> **Task statement**: Copy out every line of the data where the word "camera" is found.

> **Working data**:
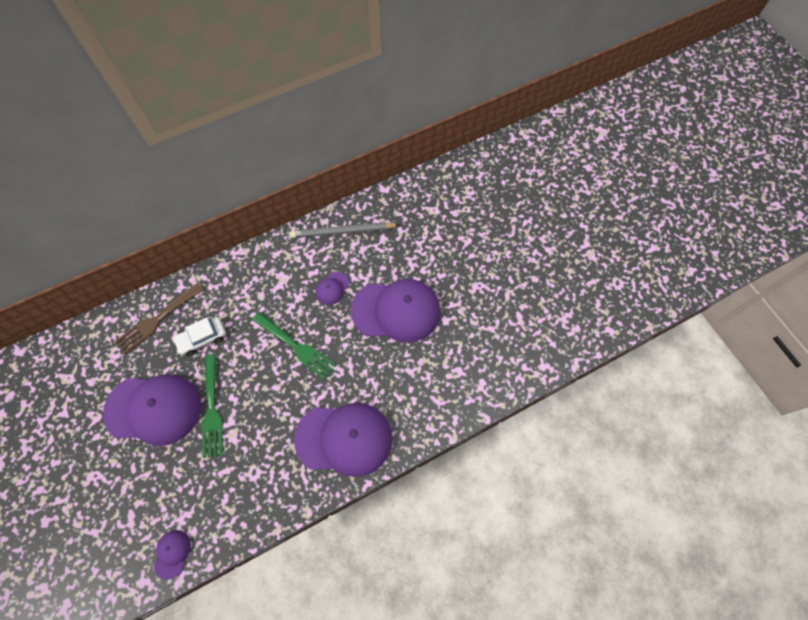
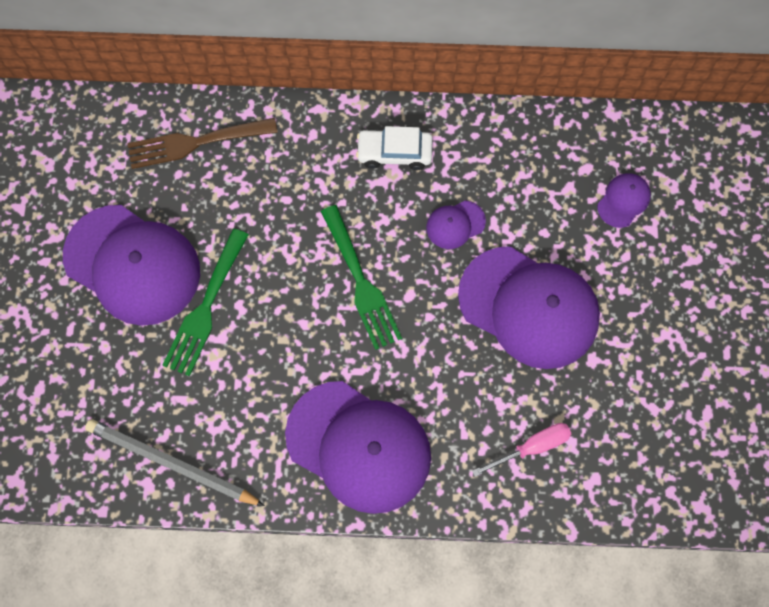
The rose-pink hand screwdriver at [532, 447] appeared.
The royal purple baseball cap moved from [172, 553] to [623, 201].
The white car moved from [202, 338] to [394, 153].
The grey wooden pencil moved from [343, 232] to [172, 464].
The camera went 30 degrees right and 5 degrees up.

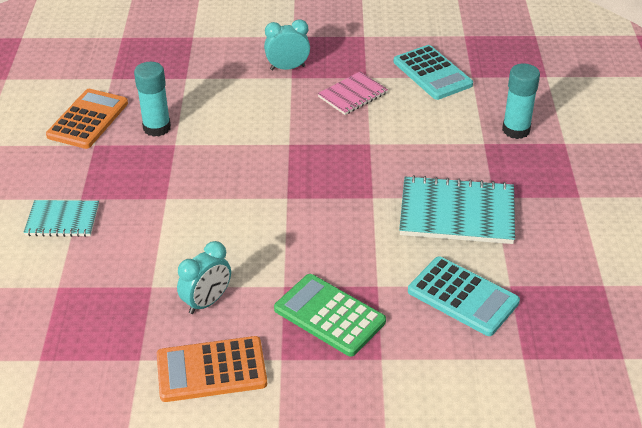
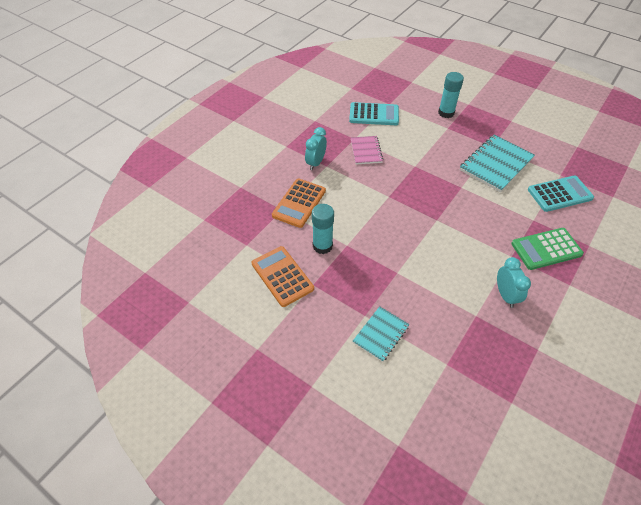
The orange adding machine moved from [211, 370] to [299, 203].
The camera went 55 degrees left and 10 degrees up.

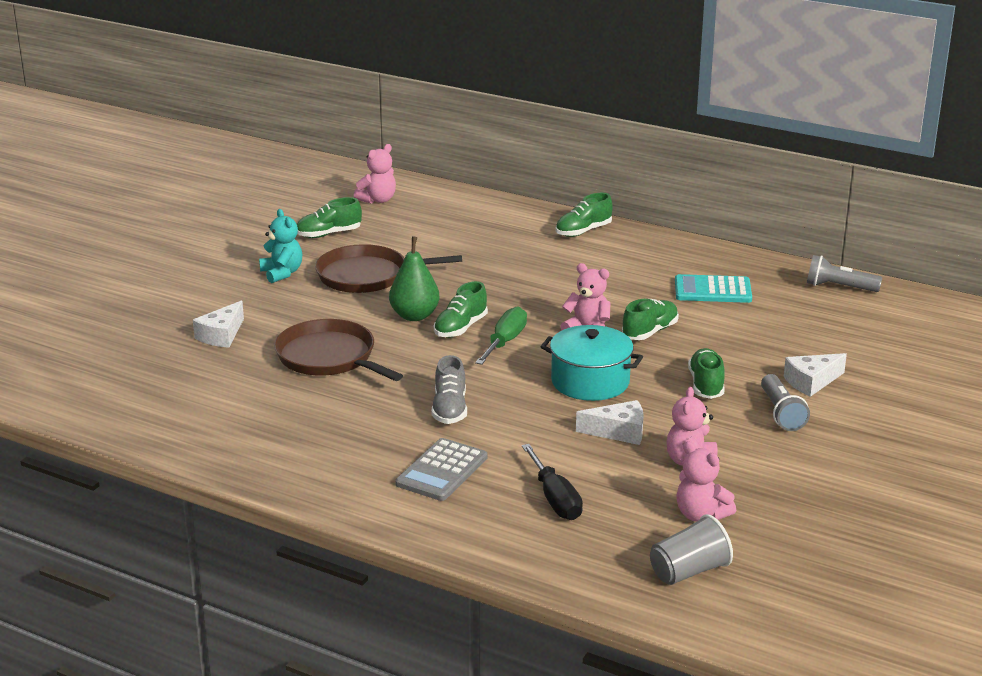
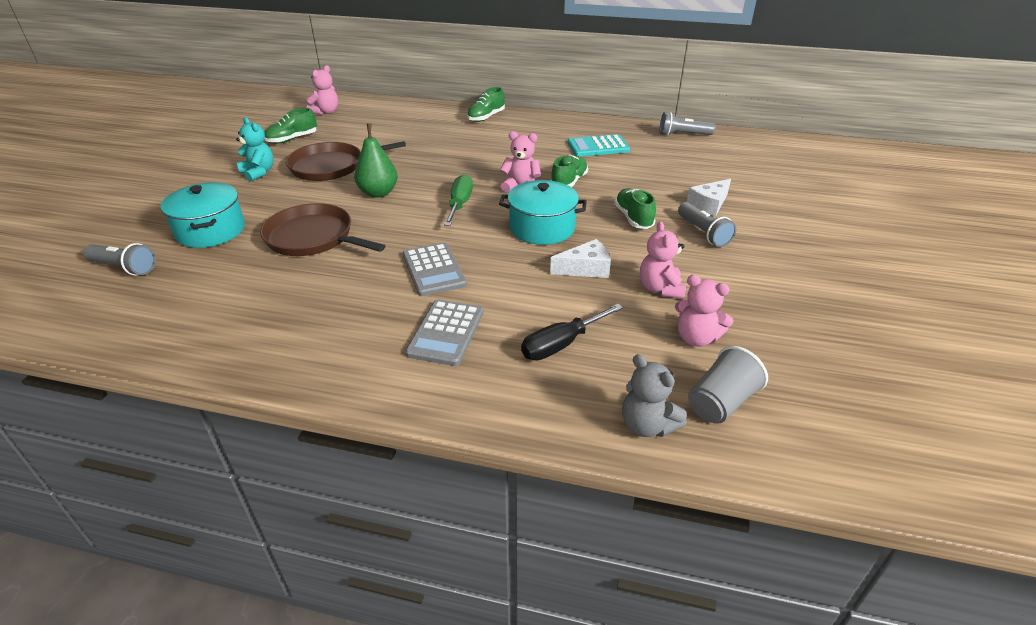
The green shoe at [460, 328] disappeared.
The grey pocket torch at [124, 268] appeared.
The grey stuffed bear at [647, 425] appeared.
The white piece of cheese at [221, 335] was replaced by the aqua pot at [211, 231].
The grey shoe at [449, 409] was replaced by the grey adding machine at [433, 270].
The black hand screwdriver at [555, 499] turned 90 degrees clockwise.
The camera went 15 degrees left and 10 degrees up.

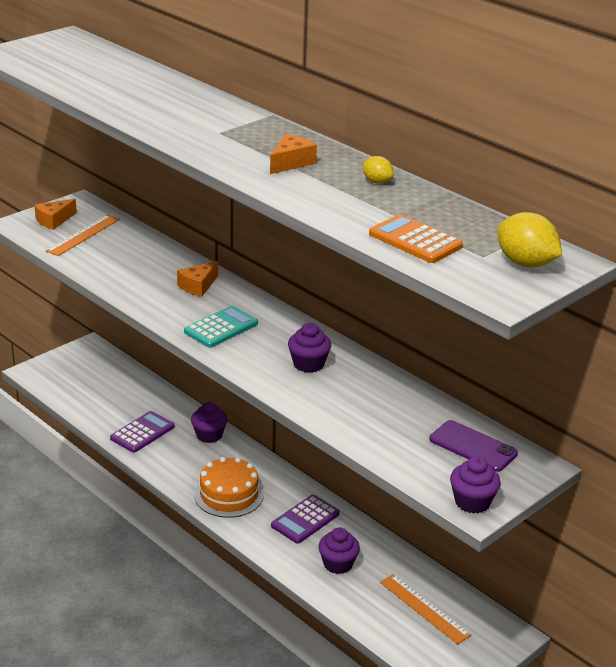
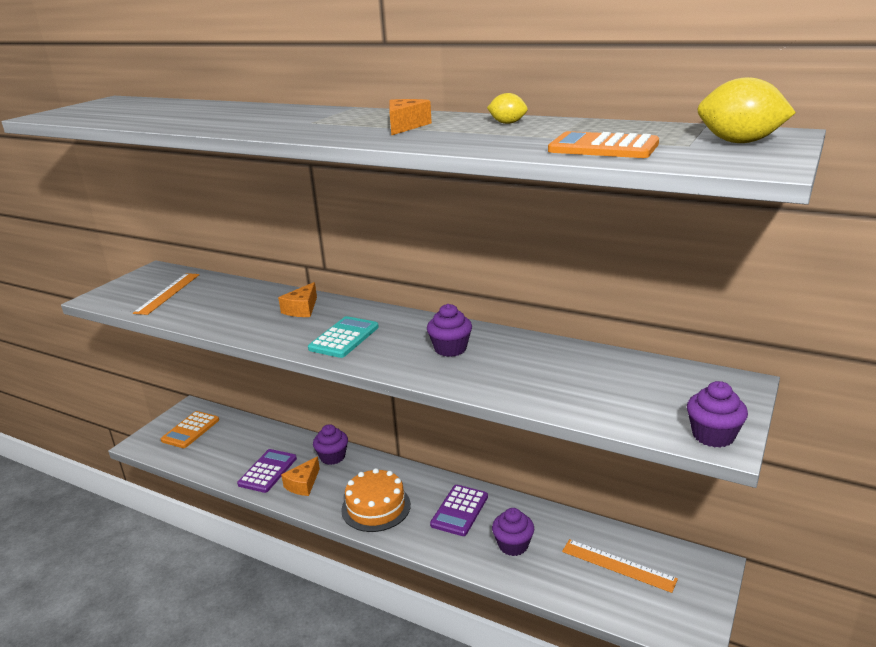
The royal purple mobile phone at [473, 446] disappeared.
The orange adding machine at [190, 430] appeared.
The orange piece of cheese moved from [54, 220] to [303, 484].
The camera went 15 degrees left and 5 degrees down.

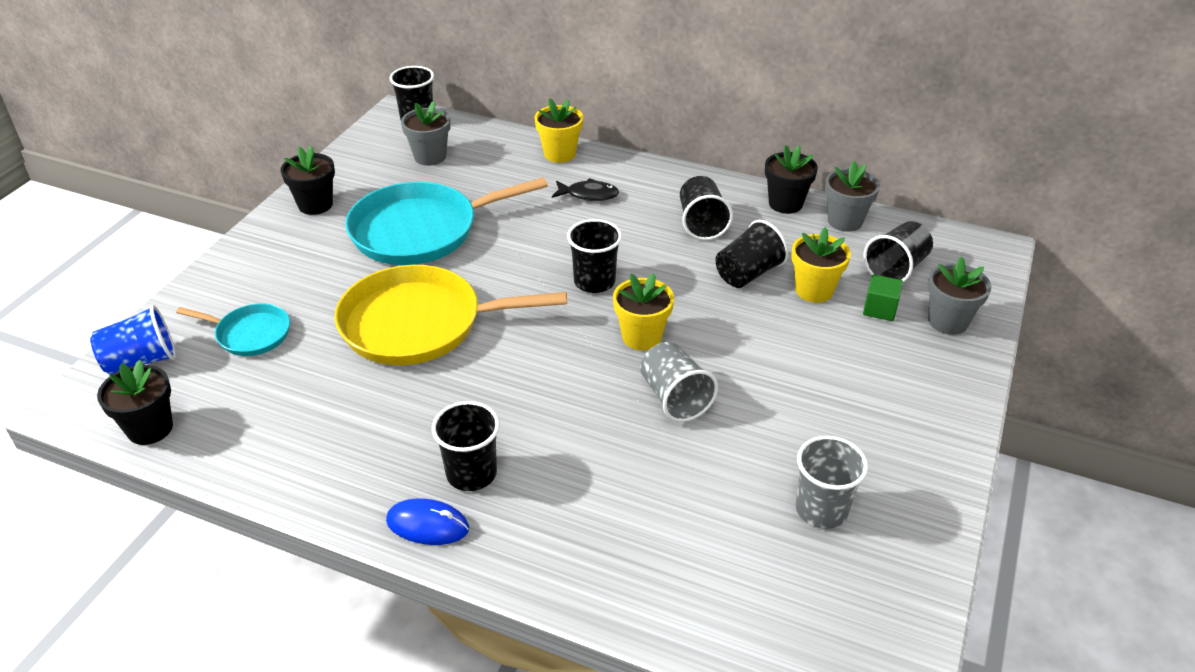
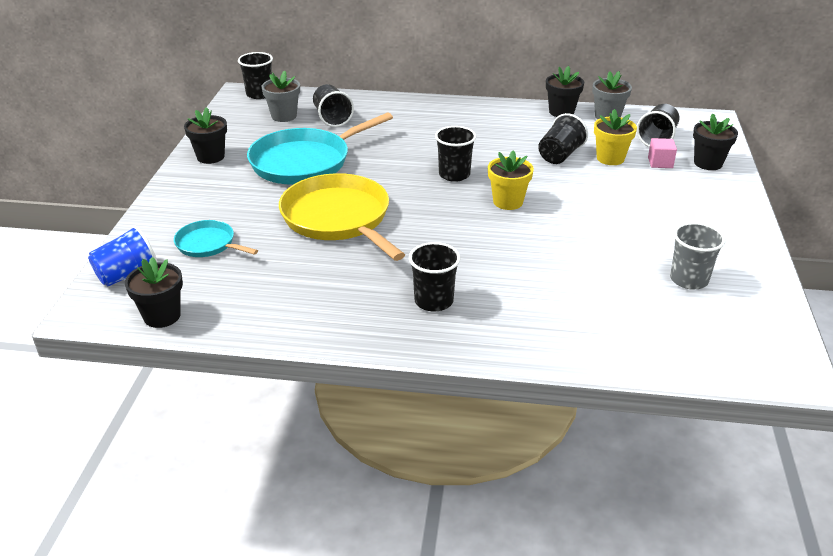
The cobalt mouse at [427, 525] disappeared.
The yellow flower pot at [559, 154] disappeared.
The black fish figure at [589, 195] disappeared.
The grey cup at [674, 398] disappeared.
The black cup moved from [701, 223] to [332, 118].
The green block at [880, 309] became the rose-pink block at [660, 163].
The grey flower pot at [948, 321] became the black flower pot at [708, 163].
The aqua skillet at [250, 334] turned 150 degrees counterclockwise.
The yellow skillet at [419, 324] turned 75 degrees clockwise.
The camera went 15 degrees left and 5 degrees down.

> **Answer section**:
The camera went 30 degrees right and 5 degrees up.
The camera went 55 degrees left and 10 degrees up.
The camera went 15 degrees left and 10 degrees up.
The camera went 15 degrees left and 5 degrees down.
The camera went 15 degrees left and 5 degrees down.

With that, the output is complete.